* _Version difference data_
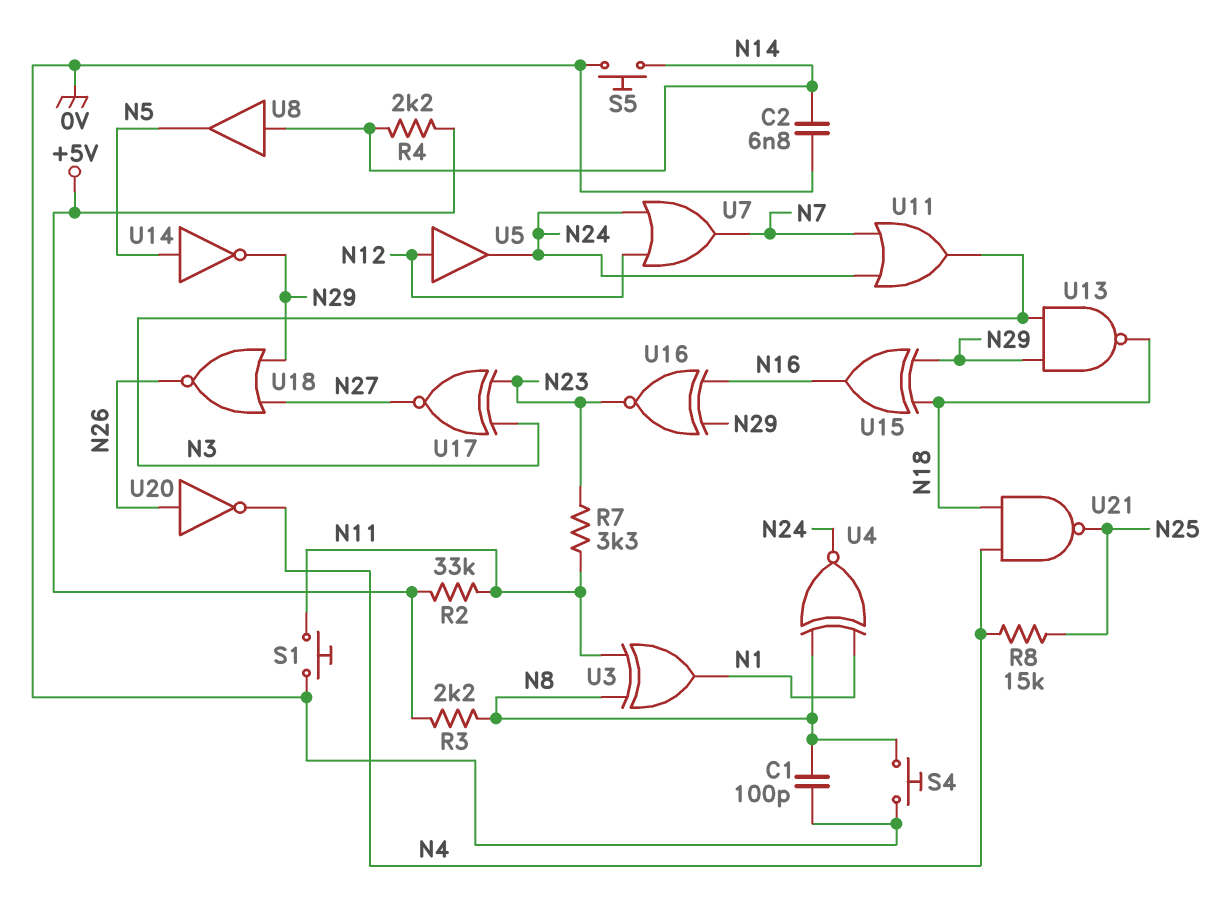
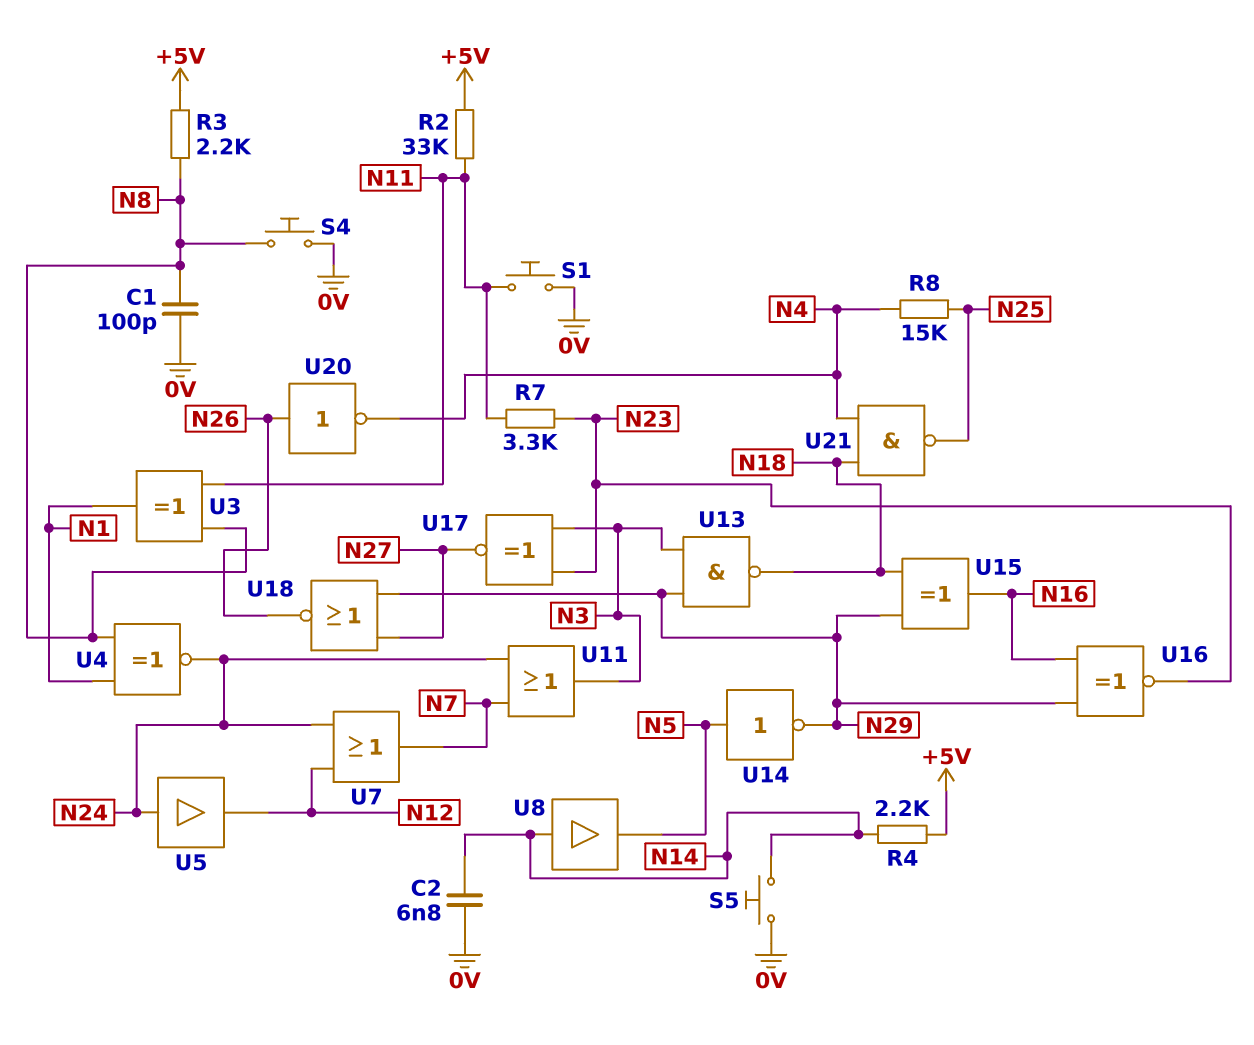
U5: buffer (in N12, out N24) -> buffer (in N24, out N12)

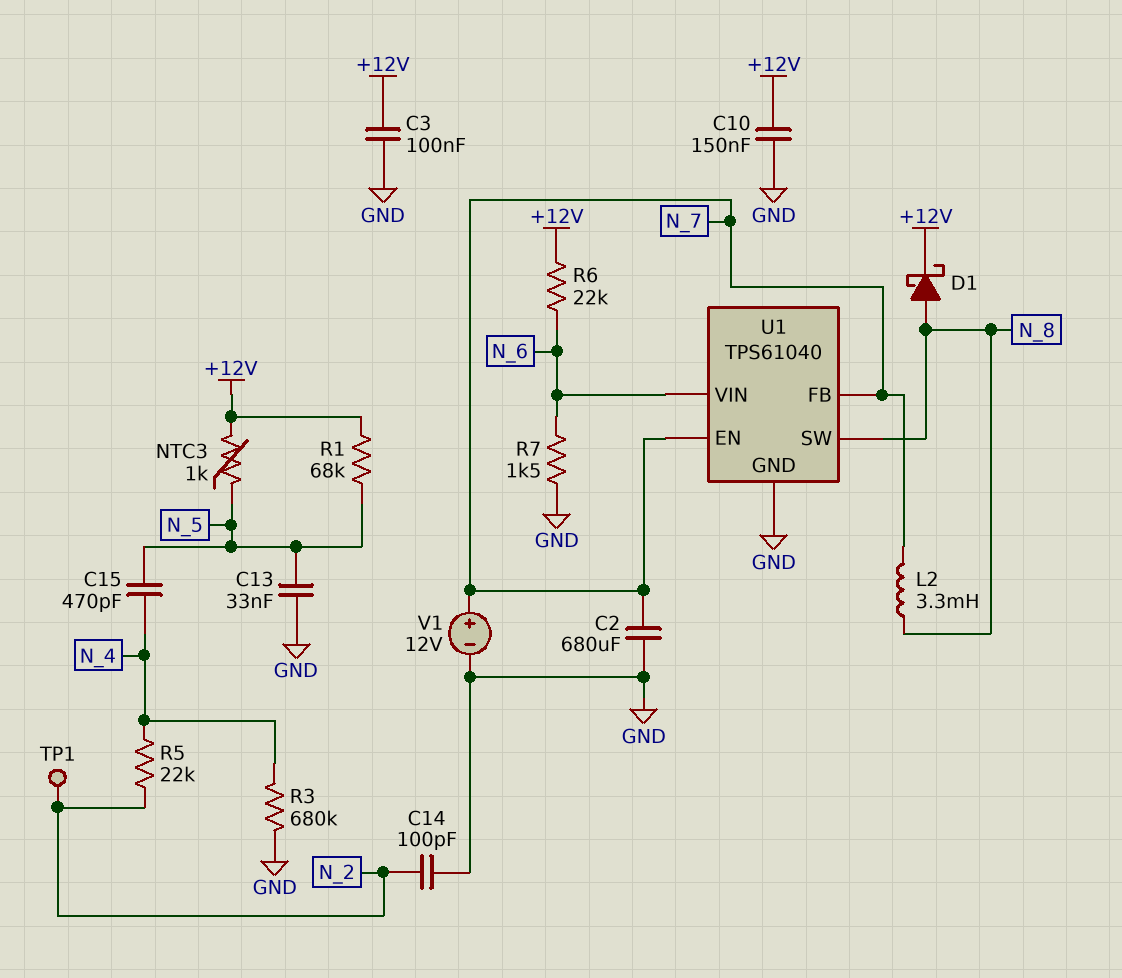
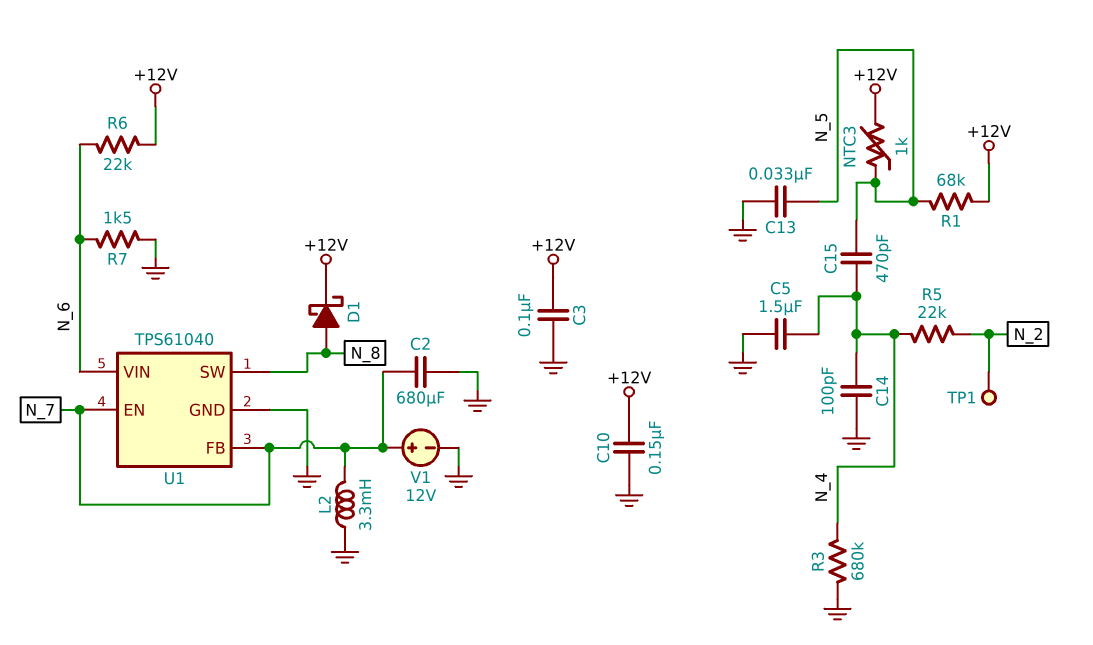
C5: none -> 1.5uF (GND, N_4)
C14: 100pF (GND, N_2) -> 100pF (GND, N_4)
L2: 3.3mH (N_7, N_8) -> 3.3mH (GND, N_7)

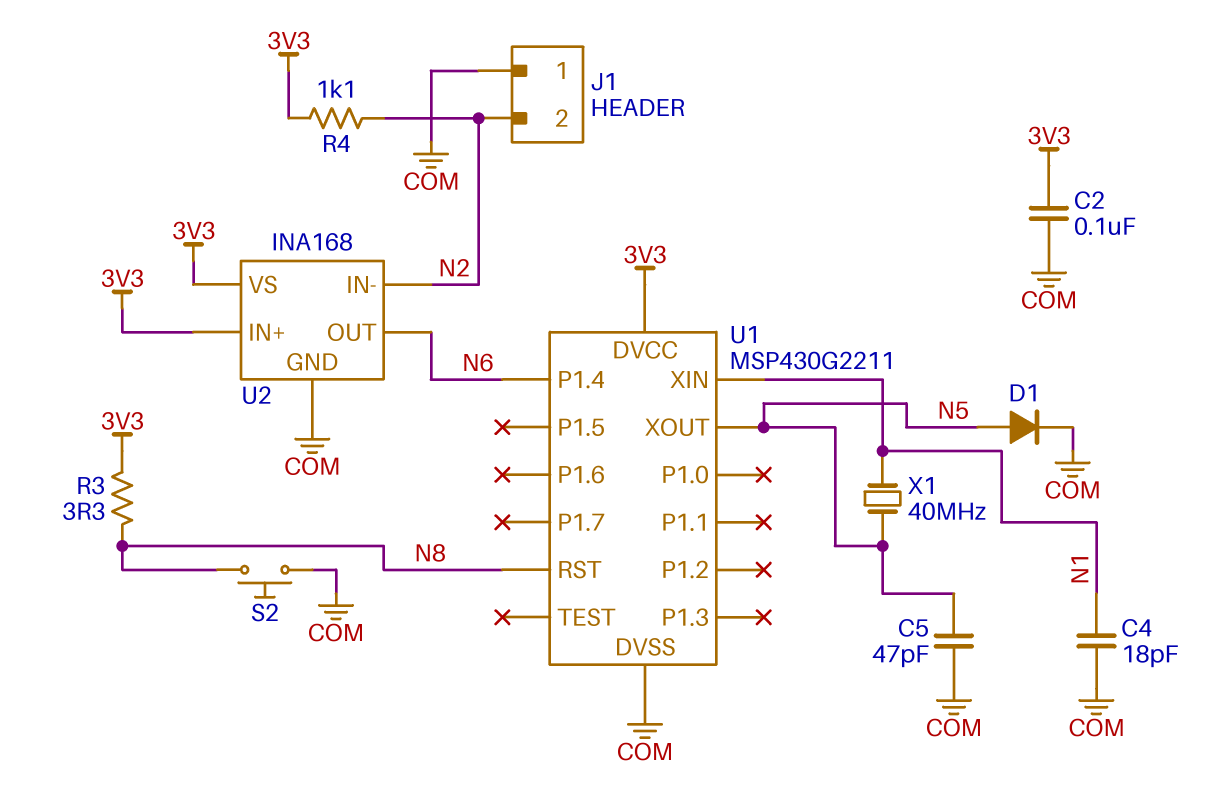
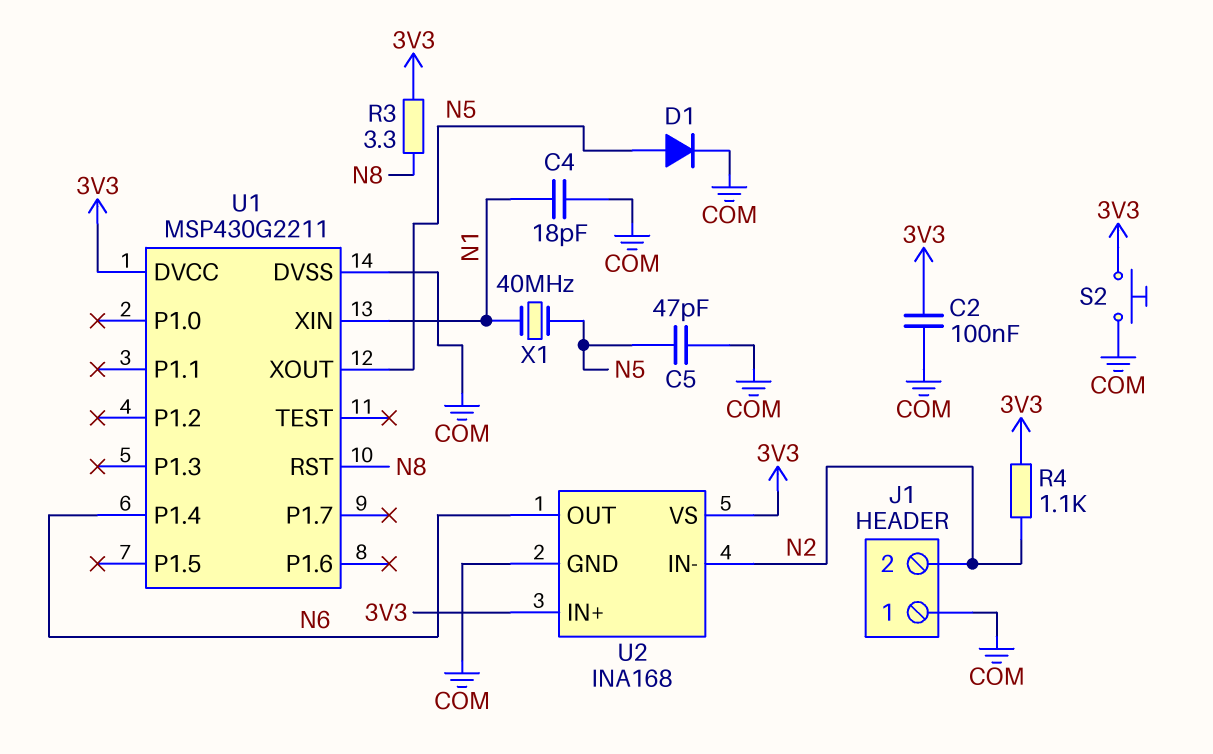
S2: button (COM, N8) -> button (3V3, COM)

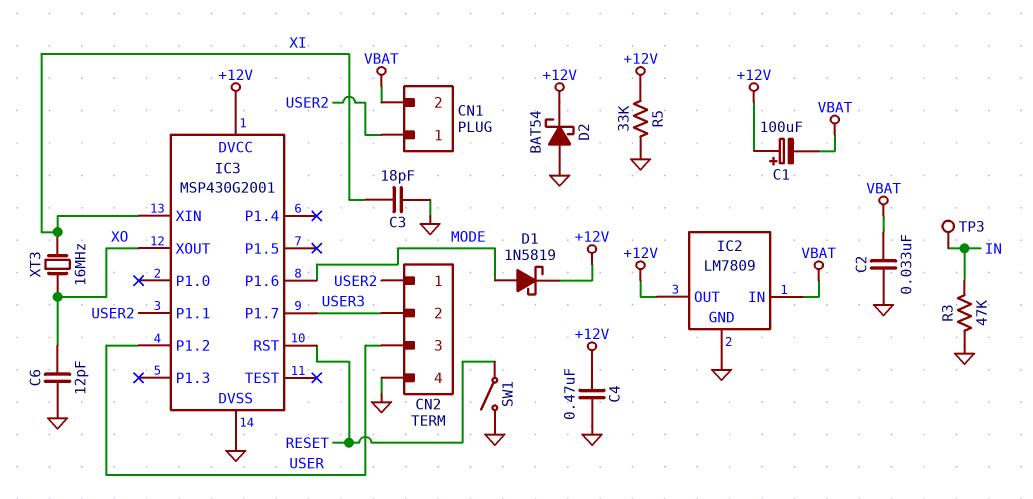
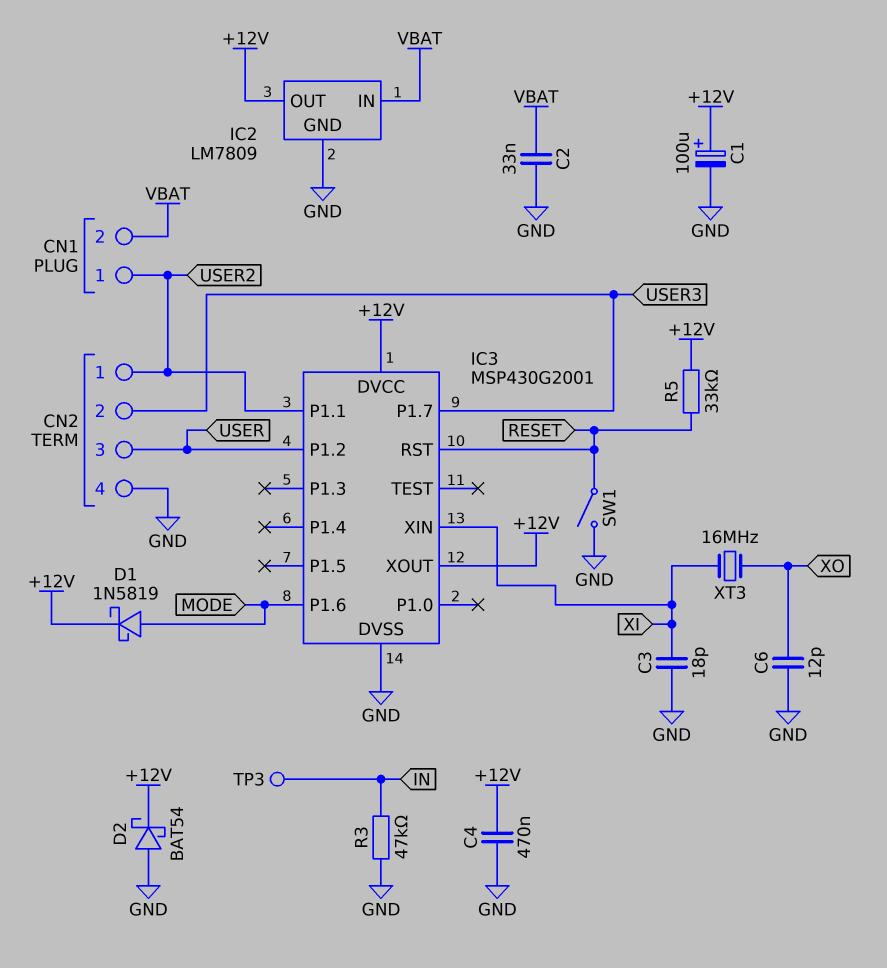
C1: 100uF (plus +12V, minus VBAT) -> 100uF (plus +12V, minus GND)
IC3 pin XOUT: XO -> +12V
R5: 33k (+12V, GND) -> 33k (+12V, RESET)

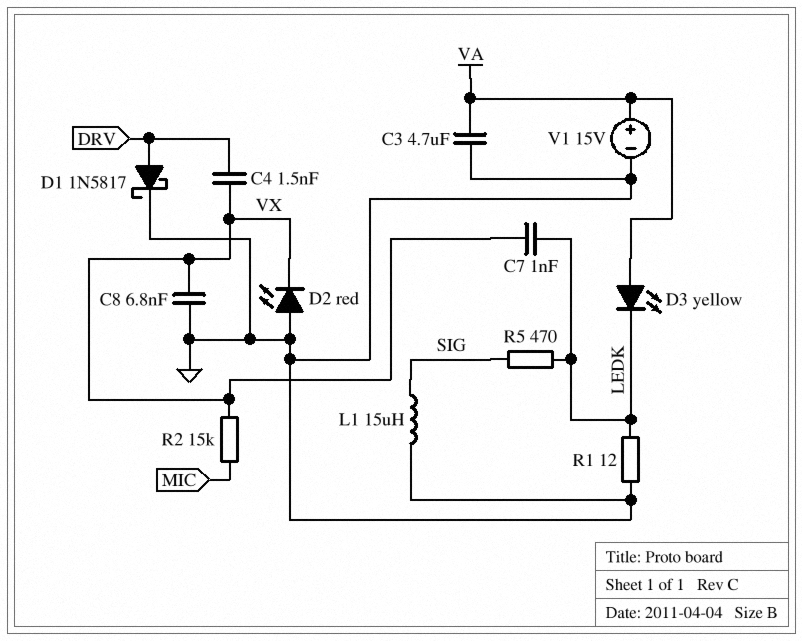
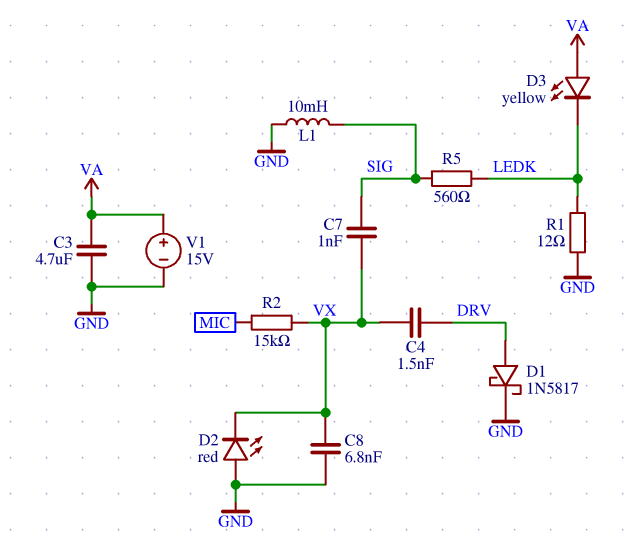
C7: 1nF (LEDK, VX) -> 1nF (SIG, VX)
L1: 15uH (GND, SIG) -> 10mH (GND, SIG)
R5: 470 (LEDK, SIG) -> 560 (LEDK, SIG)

* _Work instruction_
Give back the data exactly, with no images.

* _Exercise response_
U5: buffer (in N12, out N24) -> buffer (in N24, out N12)

C5: none -> 1.5uF (GND, N_4)
C14: 100pF (GND, N_2) -> 100pF (GND, N_4)
L2: 3.3mH (N_7, N_8) -> 3.3mH (GND, N_7)

S2: button (COM, N8) -> button (3V3, COM)

C1: 100uF (plus +12V, minus VBAT) -> 100uF (plus +12V, minus GND)
IC3 pin XOUT: XO -> +12V
R5: 33k (+12V, GND) -> 33k (+12V, RESET)

C7: 1nF (LEDK, VX) -> 1nF (SIG, VX)
L1: 15uH (GND, SIG) -> 10mH (GND, SIG)
R5: 470 (LEDK, SIG) -> 560 (LEDK, SIG)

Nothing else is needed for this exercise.